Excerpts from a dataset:
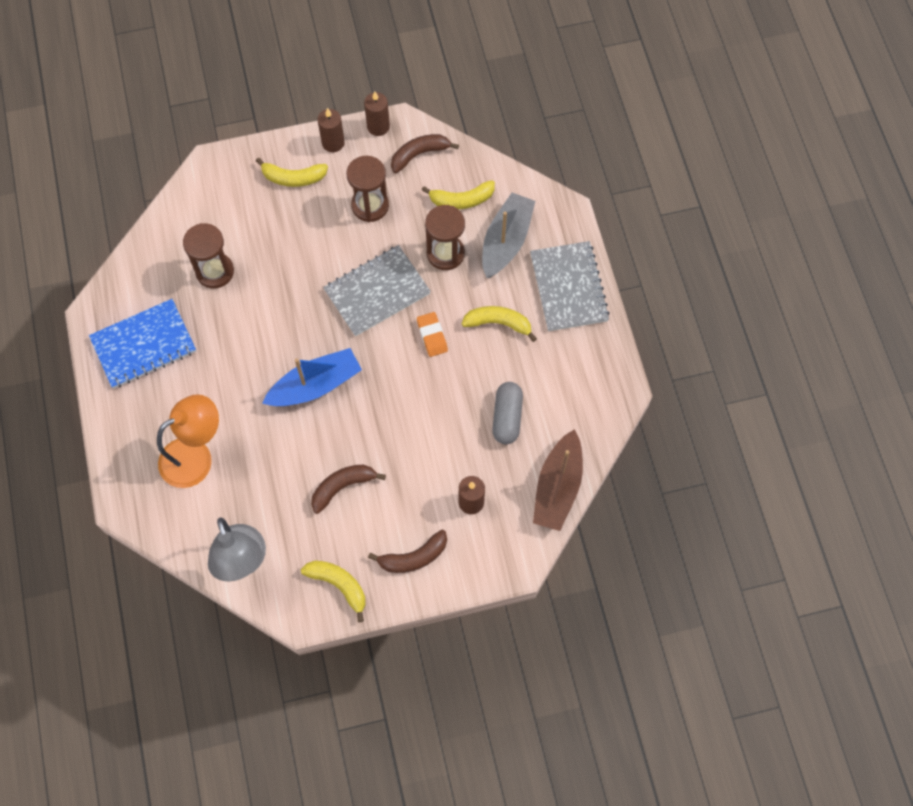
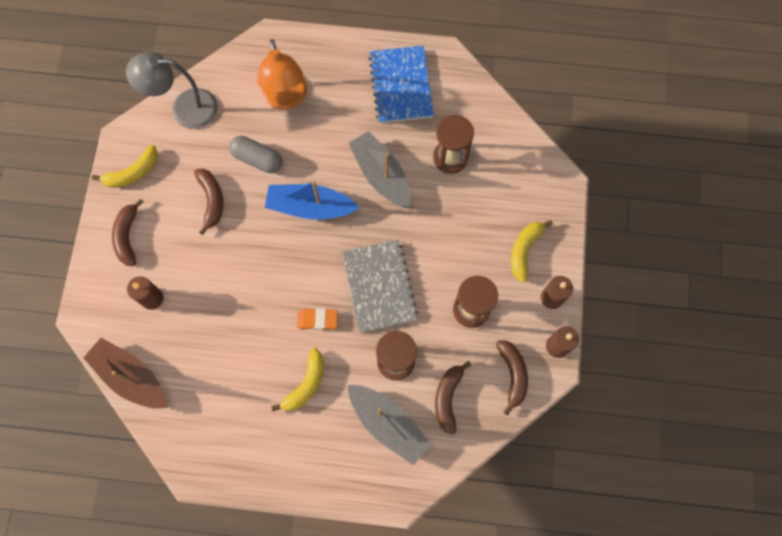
camera: 110 degrees right, 5 degrees up
(256, 330) = (381, 175): none -> grey boat
(315, 385) = (310, 207): blue boat -> blue boat turned 105 degrees clockwise
(461, 200) = (448, 398): yellow banana -> brown banana
(507, 417) = (213, 357): grey capsule -> grey capsule (257, 159)
(568, 287) = (316, 465): grey notebook -> none

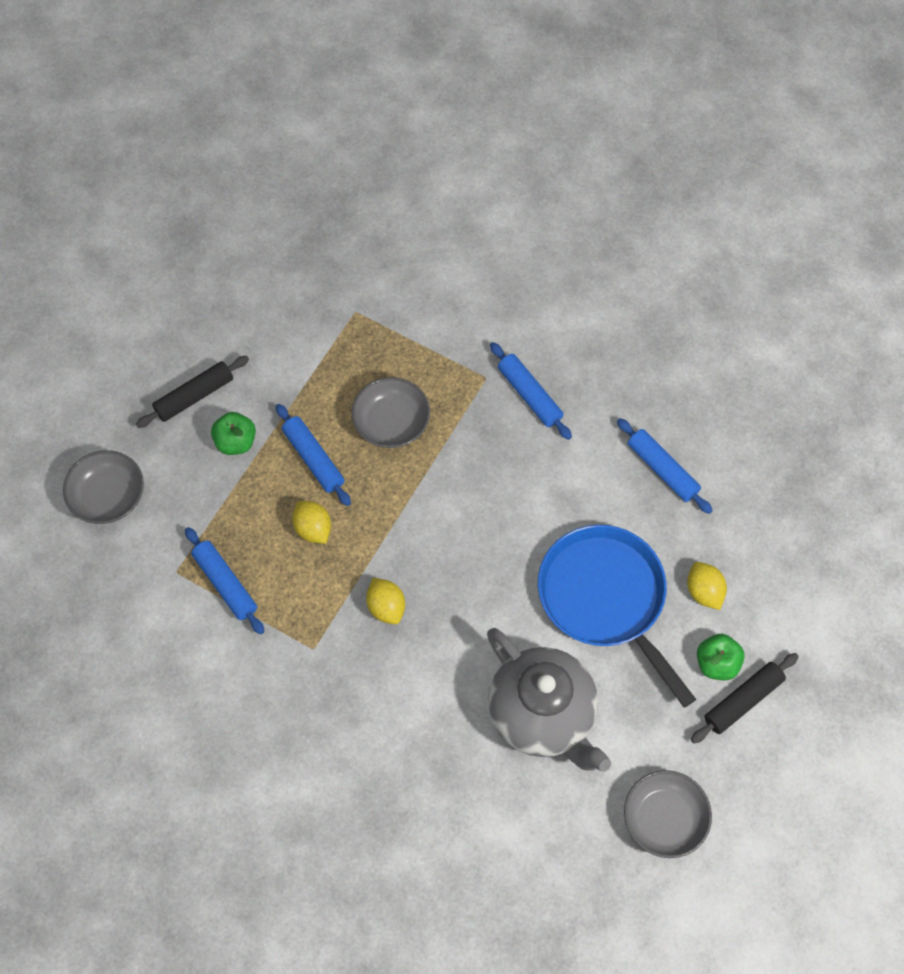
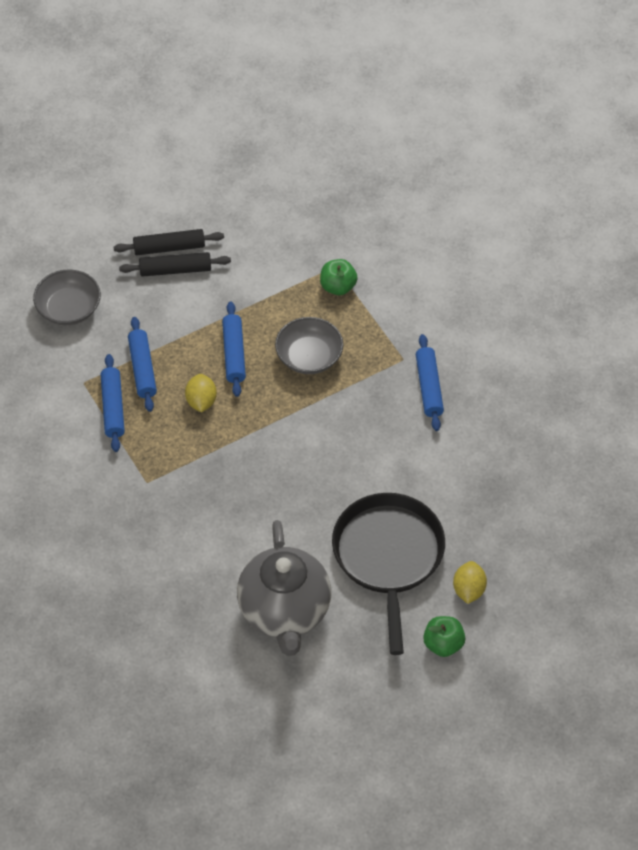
camera: 30 degrees right, 10 degrees down
(236, 442) = (184, 315): green apple -> green apple (338, 287)
(386, 607) = (219, 480): yellow lemon -> none
(605, 598) = (388, 556): blue pan -> black pan
(662, 470) = (497, 489): blue rolling pin -> blue rolling pin (142, 369)
(664, 819) = (327, 728): grey bowl -> none
(743, 701) = (445, 680): black rolling pin -> black rolling pin (169, 248)

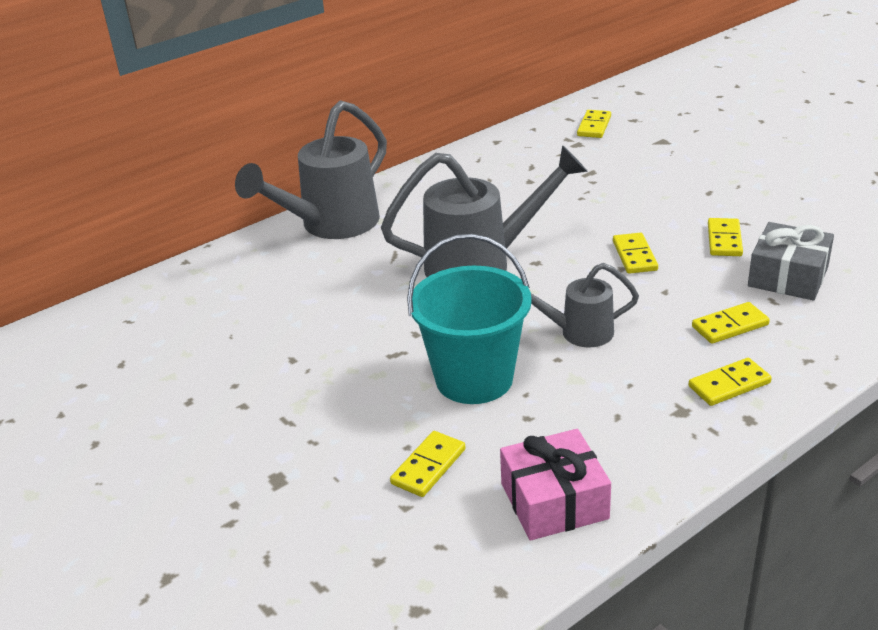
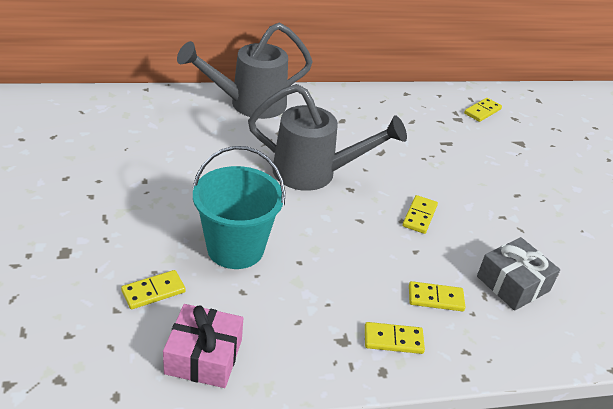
camera: 20 degrees right, 5 degrees up
(577, 333) = (329, 251): grey watering can -> none
(724, 240) = (493, 235): yellow domino -> none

> AIM OF THE TASK
Scan the lines above for the word "boat", then copy each line that has it.

> EXERCISE SOLUTION
(256, 330) = (381, 175): none -> grey boat
(315, 385) = (310, 207): blue boat -> blue boat turned 105 degrees clockwise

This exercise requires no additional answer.